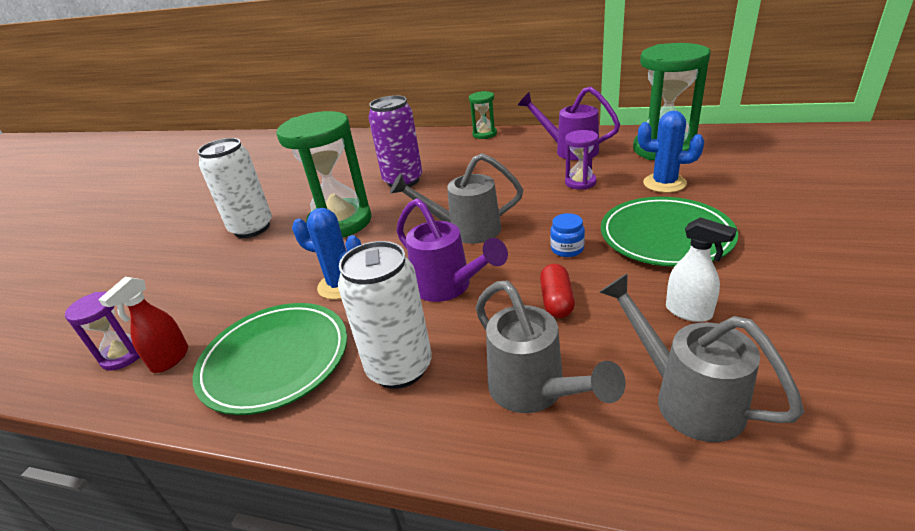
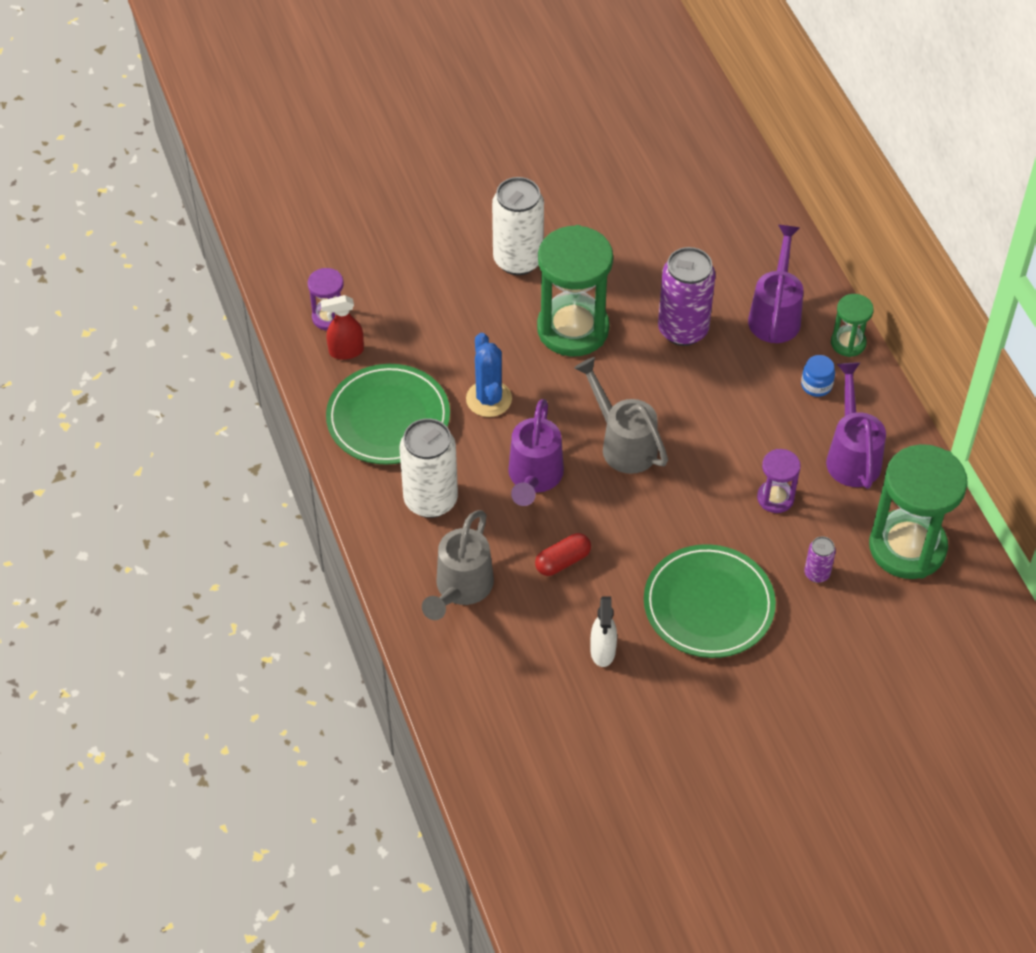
camera: 50 degrees right, 20 degrees up
(435, 149) = (775, 314): none -> purple watering can
(567, 249) = (641, 538): blue jar -> blue jar (816, 385)
(664, 183) = (817, 574): blue cactus -> purple can
(685, 397) = (509, 673): grey watering can -> none

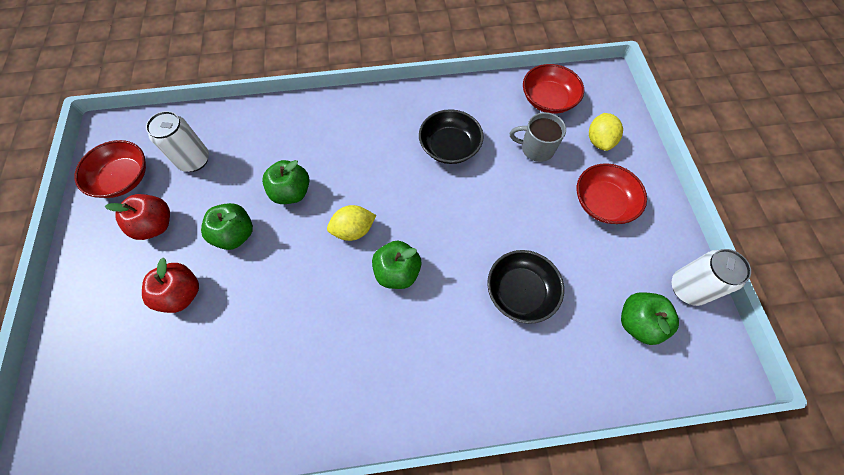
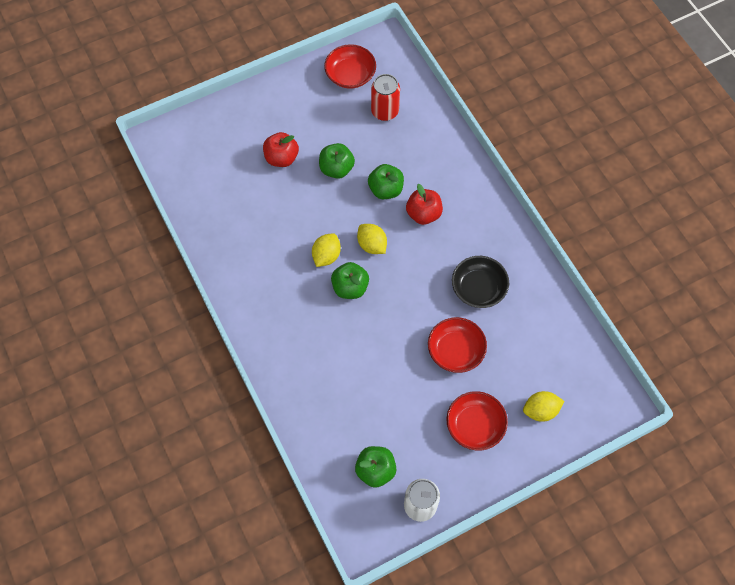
camera: 70 degrees right, 0 degrees up
(155, 225) = (323, 115): red apple -> red apple (423, 214)
(194, 160) = (385, 111): white can -> red can
(344, 285) = (326, 256): none -> yellow lemon
(520, 292) = (368, 378): black bowl -> none
(536, 148) = (508, 358): grey mug -> none
(548, 99) = (569, 356): red bowl -> red bowl (455, 350)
----------
## Required action:
Which lines in the records above include the word "watering"? Copy them out.

## Result for this task:
(435, 149) = (775, 314): none -> purple watering can
(685, 397) = (509, 673): grey watering can -> none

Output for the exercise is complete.